RECORDED DATA START

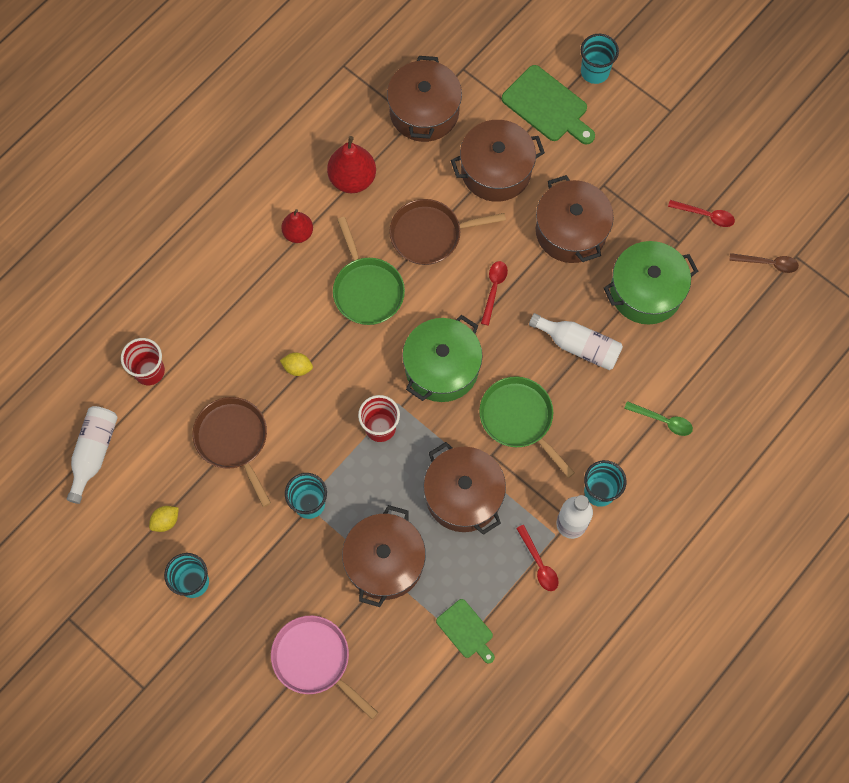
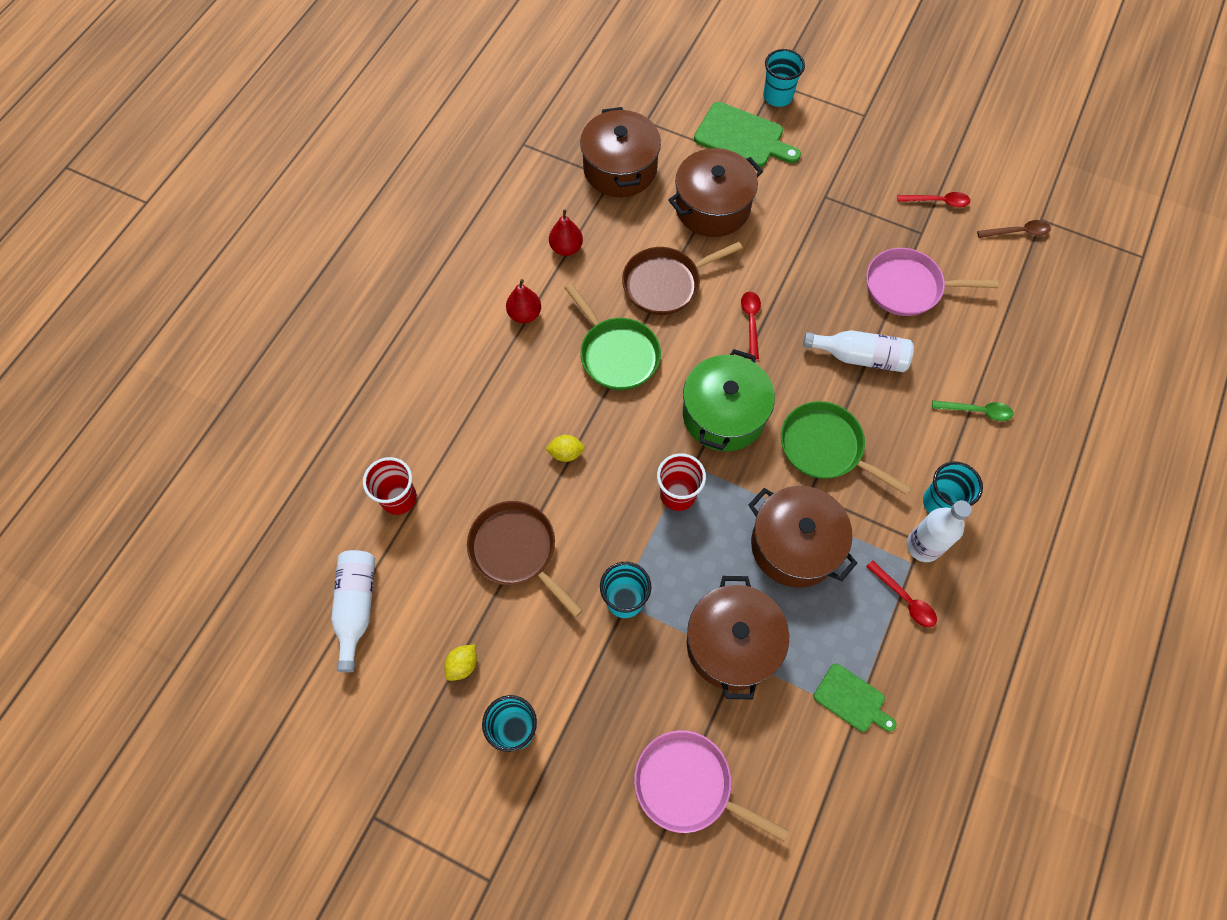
camera: 15 degrees left, 5 degrees down
red pear [327,136,376,193] -> red pear [549,209,583,256], size x0.64
brown pot [536,175,614,263] -> none
green pot [604,241,698,325] -> pink pan [866,248,998,316]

RECORDED DATA END

▶ TASK DESCRIPTION: Produce an exact copy of every line above, with the images left out.

▶ RESPONSE FOR THIS EXERCISE:
camera: 15 degrees left, 5 degrees down
red pear [327,136,376,193] -> red pear [549,209,583,256], size x0.64
brown pot [536,175,614,263] -> none
green pot [604,241,698,325] -> pink pan [866,248,998,316]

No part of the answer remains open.